▶ _Work order_: Only the images are to be dropped; the records themselves must be repeated exactly.

----------

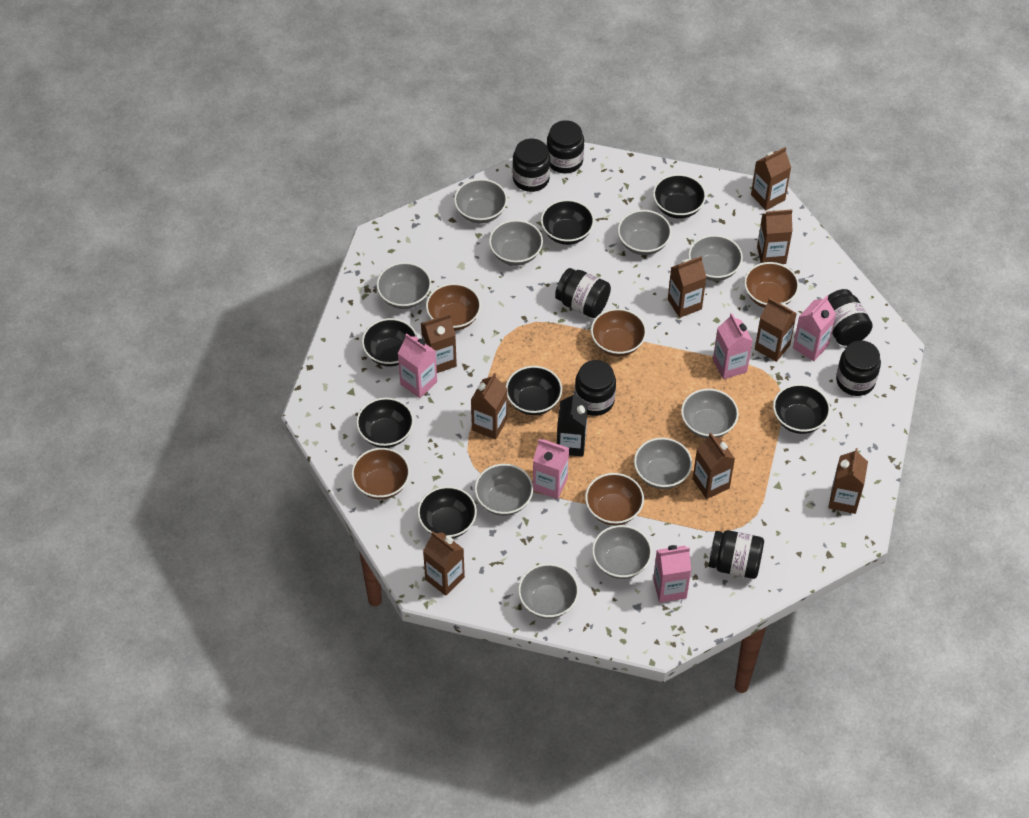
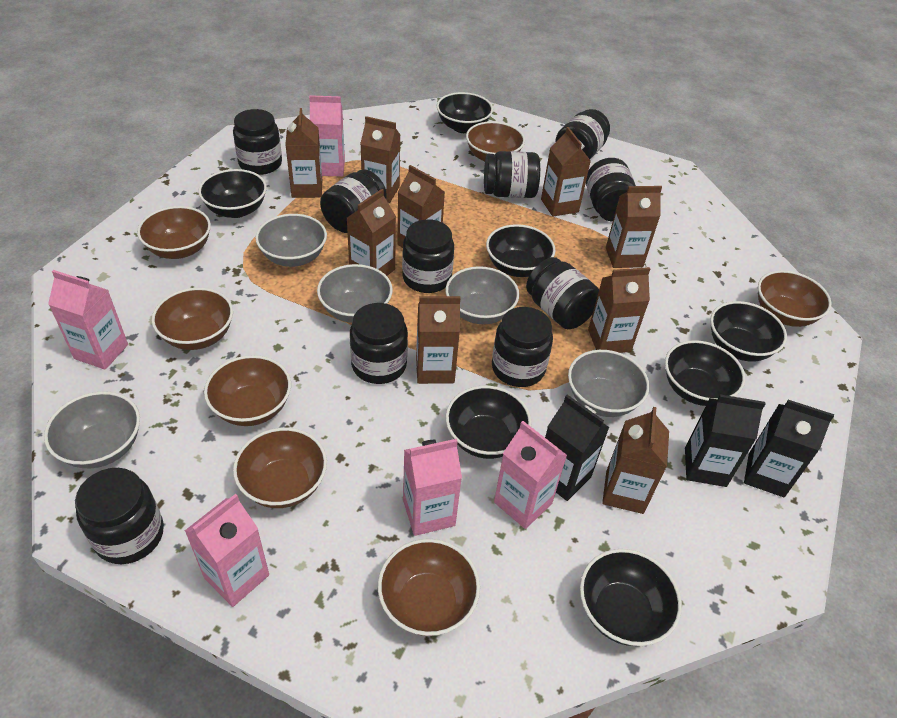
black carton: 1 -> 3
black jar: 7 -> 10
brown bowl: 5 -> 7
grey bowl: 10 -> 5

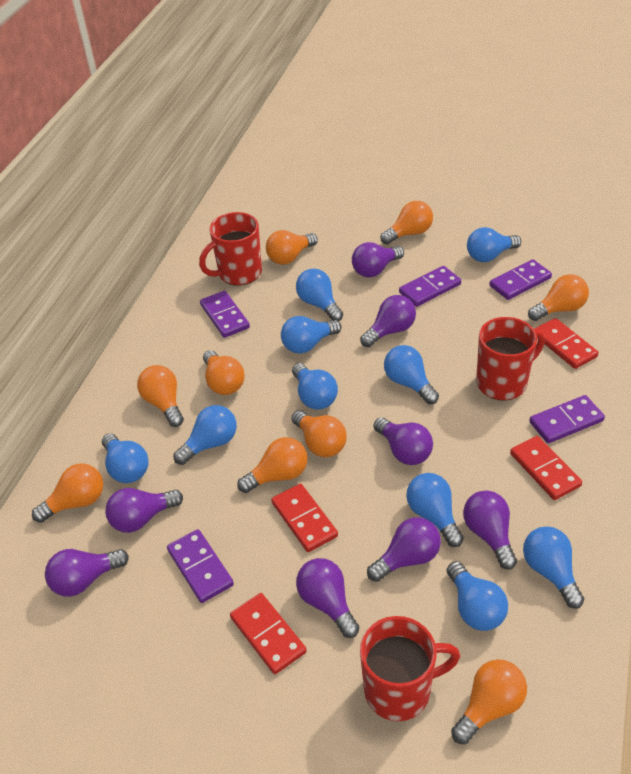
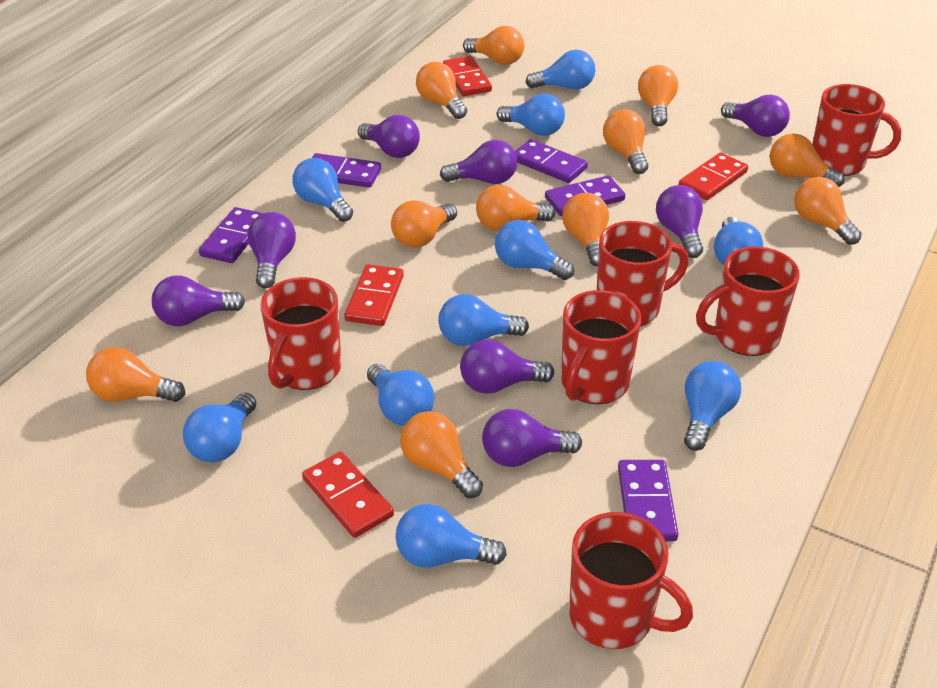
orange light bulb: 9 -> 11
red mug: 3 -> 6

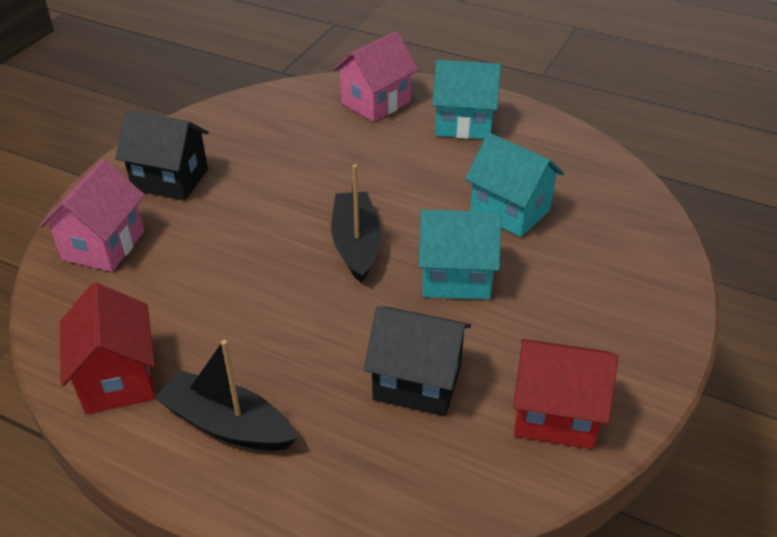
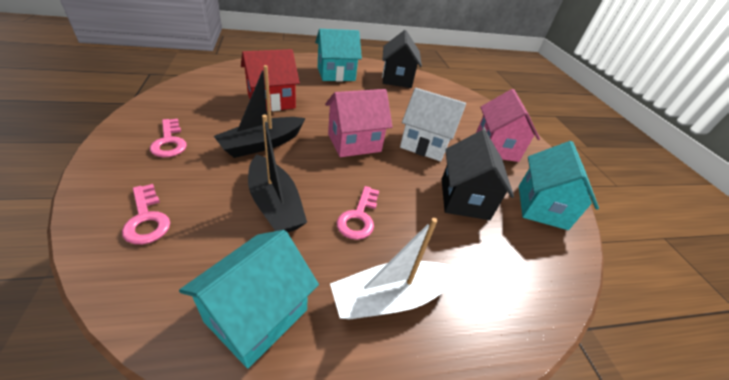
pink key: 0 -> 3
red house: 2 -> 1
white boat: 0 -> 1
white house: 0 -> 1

----------

▶ _Response to this exercise_:
black carton: 1 -> 3
black jar: 7 -> 10
brown bowl: 5 -> 7
grey bowl: 10 -> 5

orange light bulb: 9 -> 11
red mug: 3 -> 6

pink key: 0 -> 3
red house: 2 -> 1
white boat: 0 -> 1
white house: 0 -> 1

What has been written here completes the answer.